--- PROVIDED ENTRIES ---

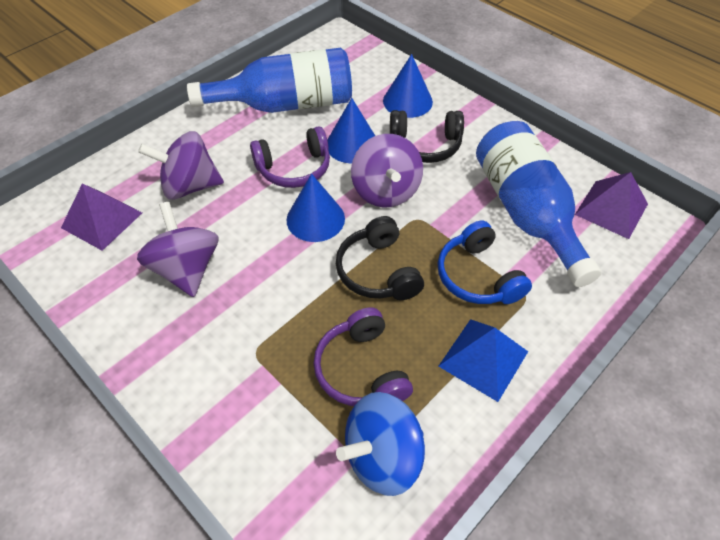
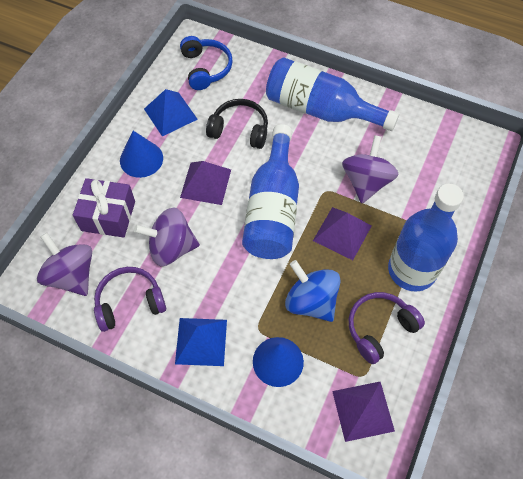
black headphones: 2 -> 1
blue bottle: 2 -> 3
blue cone: 3 -> 2
blue pyramid: 1 -> 2
purple gift: 0 -> 1
purple pyramid: 2 -> 3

---

## YOUR OBJECTIVE
Output only the lines from the line that contains "blue bottle: 2 -> 3" through the end of the entries, both included, exactly as they appear.

## SOLUTION BELOW
blue bottle: 2 -> 3
blue cone: 3 -> 2
blue pyramid: 1 -> 2
purple gift: 0 -> 1
purple pyramid: 2 -> 3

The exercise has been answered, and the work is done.